ABOUT THIS TASK: Shown below is a listing with pictures; reproduce exactly, and only, the lines between the ones containing "R2: 18k (IN1, VDD) -> 100k (IN1, VDD)" and "U4: NOT (in", inclusive, leaving the pictures out.

TASK INPUT:
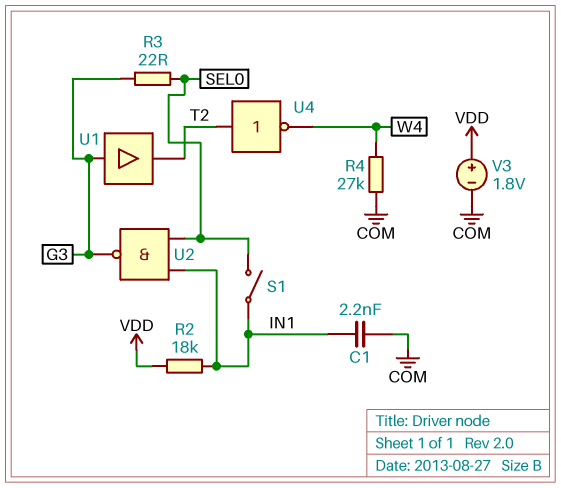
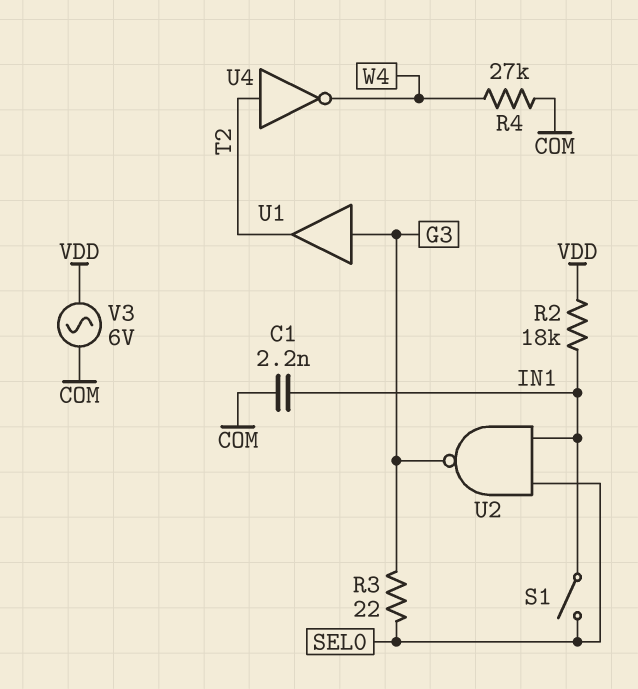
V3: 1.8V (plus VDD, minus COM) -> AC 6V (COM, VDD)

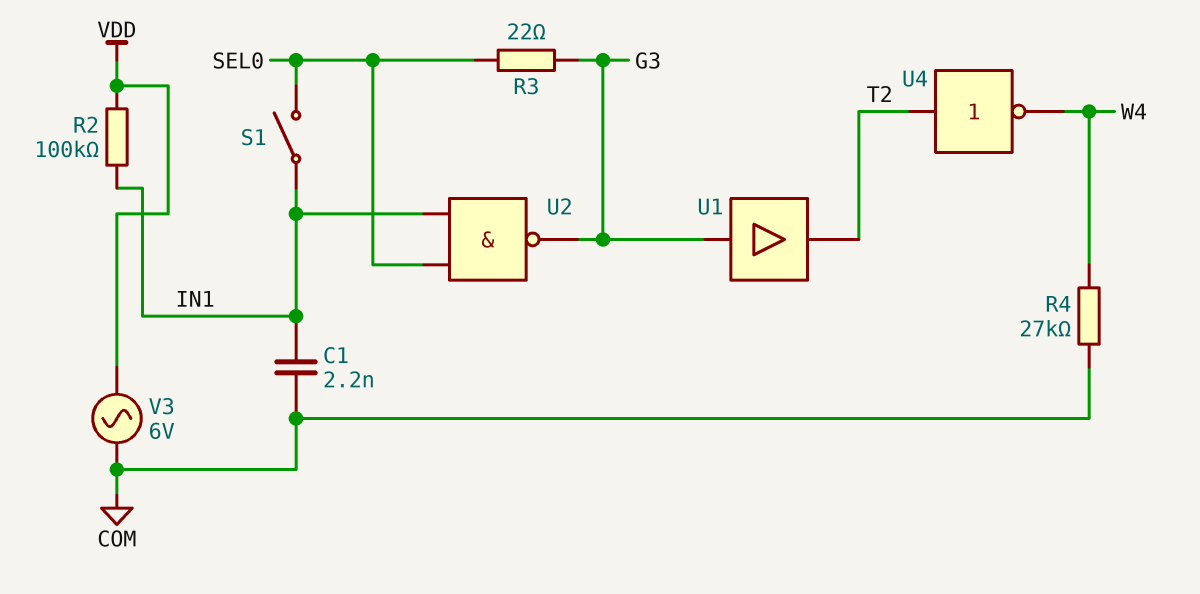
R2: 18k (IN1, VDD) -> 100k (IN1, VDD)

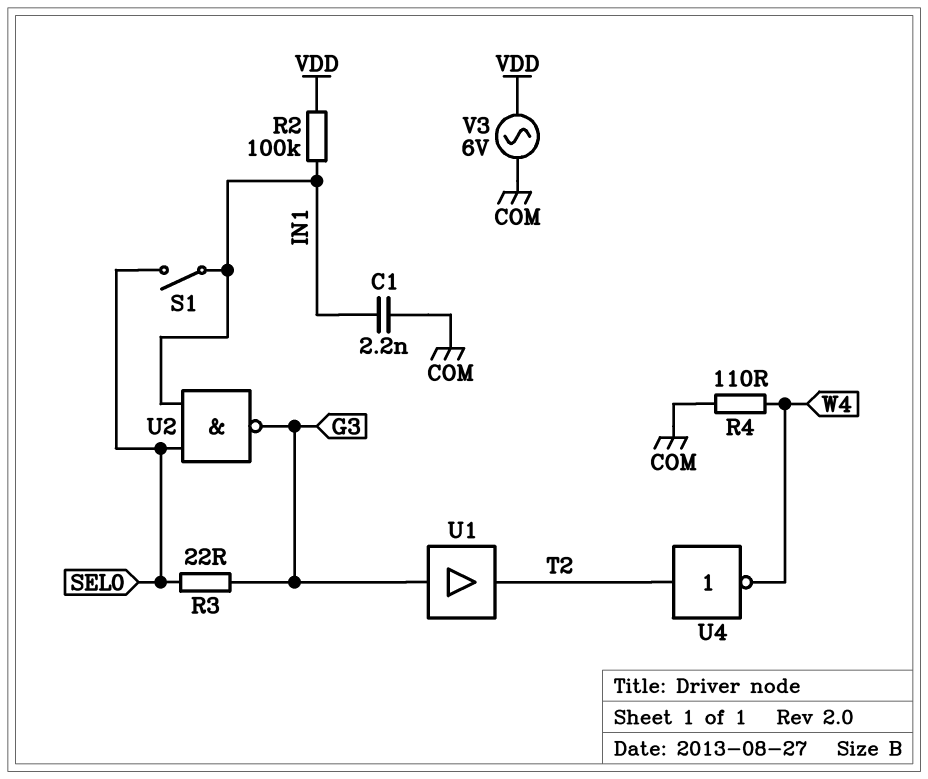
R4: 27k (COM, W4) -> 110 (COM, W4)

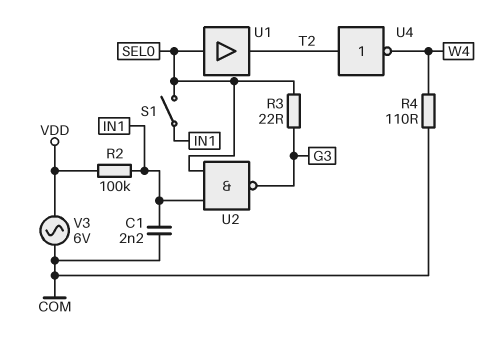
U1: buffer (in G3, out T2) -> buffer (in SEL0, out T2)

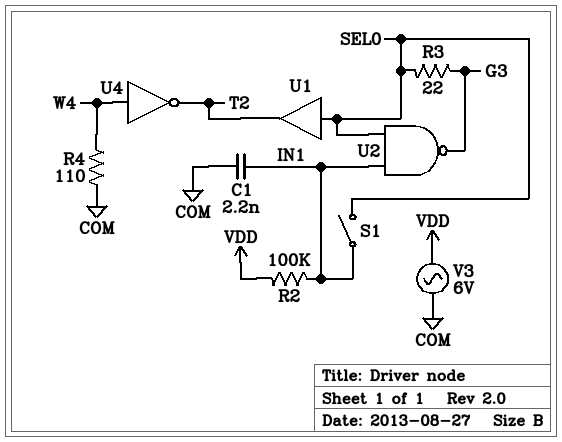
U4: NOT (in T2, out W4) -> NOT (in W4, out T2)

--

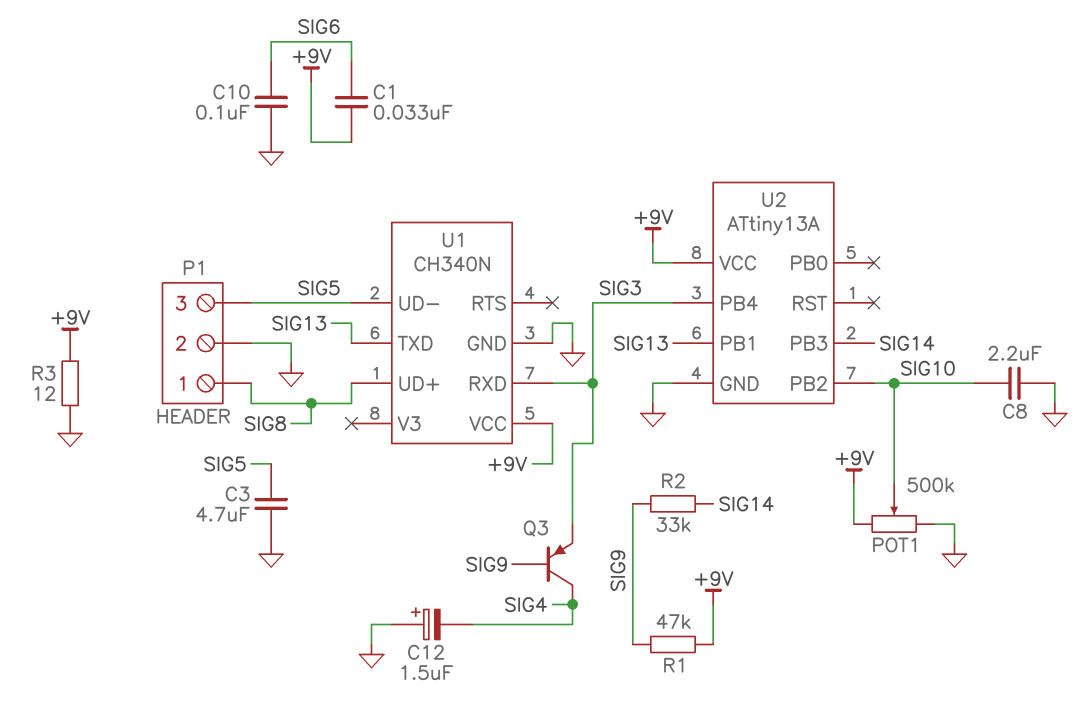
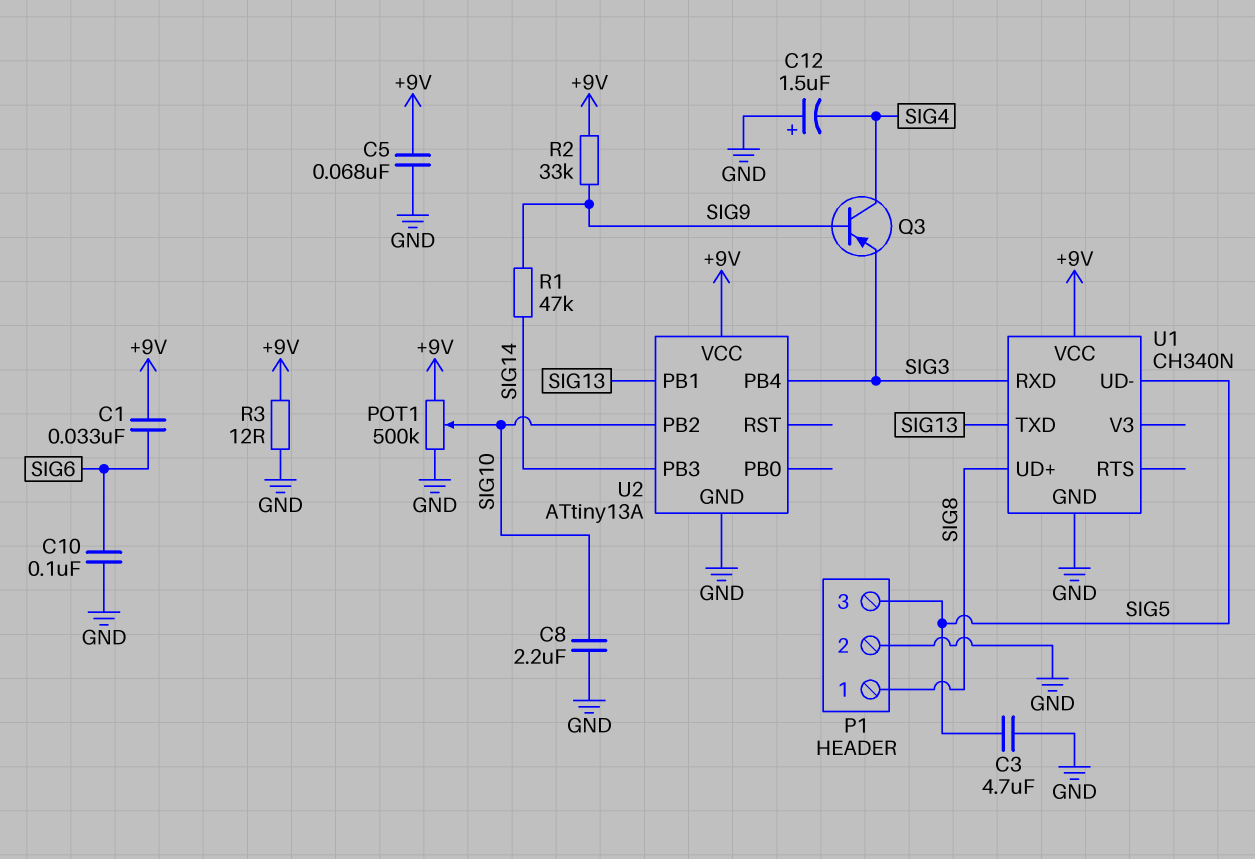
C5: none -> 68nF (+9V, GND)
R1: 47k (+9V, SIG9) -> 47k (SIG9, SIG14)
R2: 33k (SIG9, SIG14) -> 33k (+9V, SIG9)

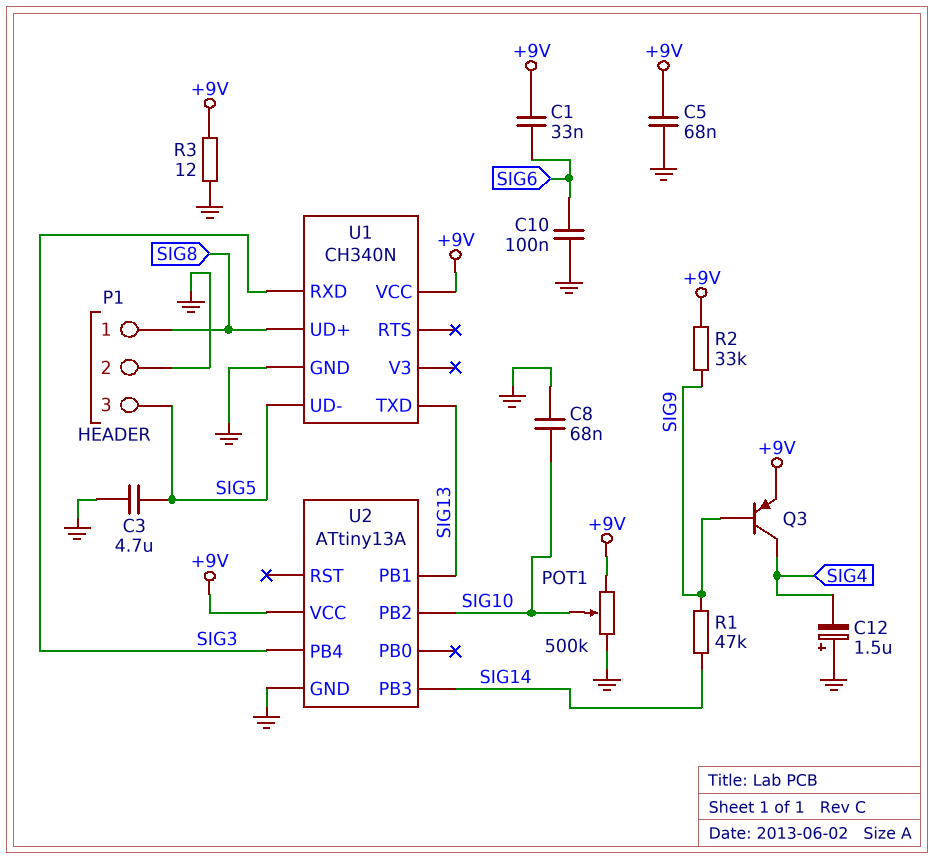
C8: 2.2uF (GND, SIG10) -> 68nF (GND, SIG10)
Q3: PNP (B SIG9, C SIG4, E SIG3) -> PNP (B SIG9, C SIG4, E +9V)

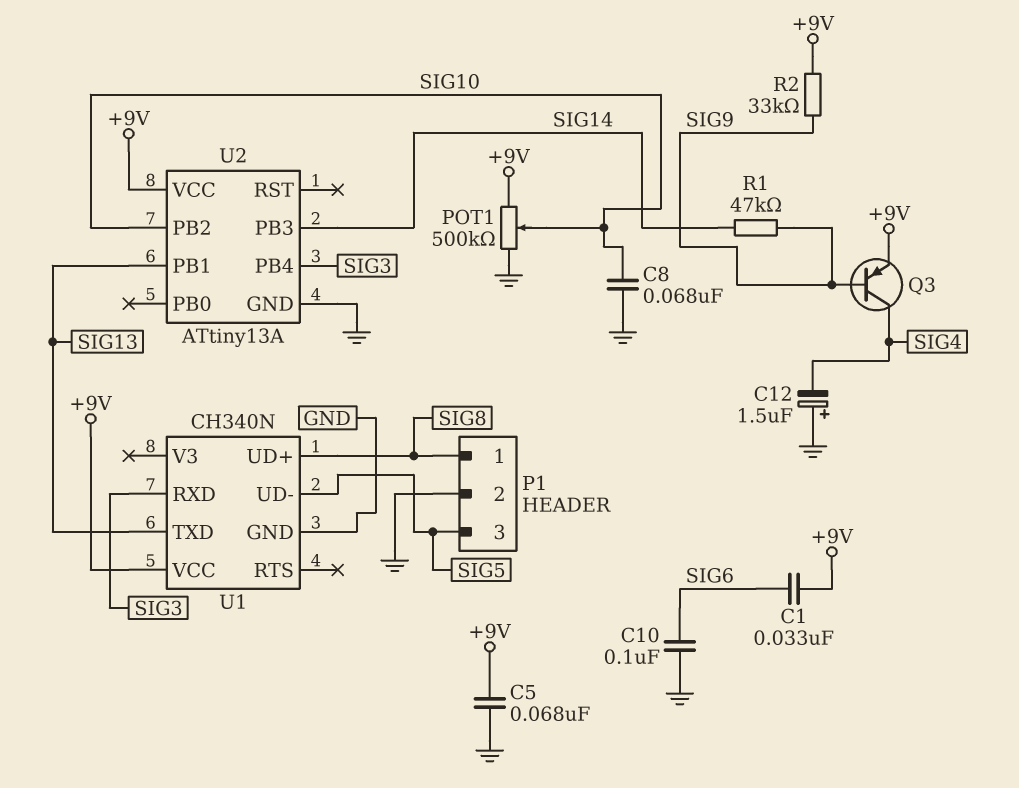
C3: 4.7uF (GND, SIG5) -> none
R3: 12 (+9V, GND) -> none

ANSWER:
R2: 18k (IN1, VDD) -> 100k (IN1, VDD)

R4: 27k (COM, W4) -> 110 (COM, W4)

U1: buffer (in G3, out T2) -> buffer (in SEL0, out T2)

U4: NOT (in T2, out W4) -> NOT (in W4, out T2)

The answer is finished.